═══ RECORDED DATA

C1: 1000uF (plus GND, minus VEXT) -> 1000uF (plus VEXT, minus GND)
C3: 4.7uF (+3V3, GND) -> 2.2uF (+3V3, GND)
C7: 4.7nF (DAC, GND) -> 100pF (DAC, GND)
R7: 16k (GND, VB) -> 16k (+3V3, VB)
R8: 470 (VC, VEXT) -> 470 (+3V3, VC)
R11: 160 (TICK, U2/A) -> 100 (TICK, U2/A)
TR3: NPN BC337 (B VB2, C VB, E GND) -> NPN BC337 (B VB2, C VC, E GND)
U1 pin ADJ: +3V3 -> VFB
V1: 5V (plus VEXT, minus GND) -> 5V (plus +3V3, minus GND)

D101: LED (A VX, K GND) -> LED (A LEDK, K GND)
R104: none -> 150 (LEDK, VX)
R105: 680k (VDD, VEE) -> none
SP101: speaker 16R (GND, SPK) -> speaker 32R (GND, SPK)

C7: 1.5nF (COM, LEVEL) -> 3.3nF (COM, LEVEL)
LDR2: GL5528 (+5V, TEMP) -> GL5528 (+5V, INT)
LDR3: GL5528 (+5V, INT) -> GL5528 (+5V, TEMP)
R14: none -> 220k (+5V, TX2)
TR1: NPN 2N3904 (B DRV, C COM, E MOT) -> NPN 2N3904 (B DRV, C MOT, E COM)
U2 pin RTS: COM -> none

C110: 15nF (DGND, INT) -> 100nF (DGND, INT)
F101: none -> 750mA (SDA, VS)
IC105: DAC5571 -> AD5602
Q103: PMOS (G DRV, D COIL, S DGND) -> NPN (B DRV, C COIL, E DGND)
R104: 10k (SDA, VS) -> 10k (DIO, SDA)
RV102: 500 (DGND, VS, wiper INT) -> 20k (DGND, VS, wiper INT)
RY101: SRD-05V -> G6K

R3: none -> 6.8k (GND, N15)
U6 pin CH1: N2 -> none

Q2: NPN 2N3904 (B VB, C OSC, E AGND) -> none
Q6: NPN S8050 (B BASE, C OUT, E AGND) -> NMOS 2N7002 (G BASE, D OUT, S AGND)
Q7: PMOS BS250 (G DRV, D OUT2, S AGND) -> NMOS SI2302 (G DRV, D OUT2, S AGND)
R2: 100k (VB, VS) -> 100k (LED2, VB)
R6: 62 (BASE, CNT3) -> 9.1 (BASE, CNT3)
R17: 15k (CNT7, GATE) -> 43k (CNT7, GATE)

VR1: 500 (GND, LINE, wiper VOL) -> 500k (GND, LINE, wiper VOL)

══════

### EXERCISE REQUIREMENTS:
Transcribe the records above from the line holding "U1 pin ADJ: +3V3 -> VFB" down to the line holding "Q6: NPN S8050", inclusive, without adding anything.

### RESULT BELOW:
U1 pin ADJ: +3V3 -> VFB
V1: 5V (plus VEXT, minus GND) -> 5V (plus +3V3, minus GND)

D101: LED (A VX, K GND) -> LED (A LEDK, K GND)
R104: none -> 150 (LEDK, VX)
R105: 680k (VDD, VEE) -> none
SP101: speaker 16R (GND, SPK) -> speaker 32R (GND, SPK)

C7: 1.5nF (COM, LEVEL) -> 3.3nF (COM, LEVEL)
LDR2: GL5528 (+5V, TEMP) -> GL5528 (+5V, INT)
LDR3: GL5528 (+5V, INT) -> GL5528 (+5V, TEMP)
R14: none -> 220k (+5V, TX2)
TR1: NPN 2N3904 (B DRV, C COM, E MOT) -> NPN 2N3904 (B DRV, C MOT, E COM)
U2 pin RTS: COM -> none

C110: 15nF (DGND, INT) -> 100nF (DGND, INT)
F101: none -> 750mA (SDA, VS)
IC105: DAC5571 -> AD5602
Q103: PMOS (G DRV, D COIL, S DGND) -> NPN (B DRV, C COIL, E DGND)
R104: 10k (SDA, VS) -> 10k (DIO, SDA)
RV102: 500 (DGND, VS, wiper INT) -> 20k (DGND, VS, wiper INT)
RY101: SRD-05V -> G6K

R3: none -> 6.8k (GND, N15)
U6 pin CH1: N2 -> none

Q2: NPN 2N3904 (B VB, C OSC, E AGND) -> none
Q6: NPN S8050 (B BASE, C OUT, E AGND) -> NMOS 2N7002 (G BASE, D OUT, S AGND)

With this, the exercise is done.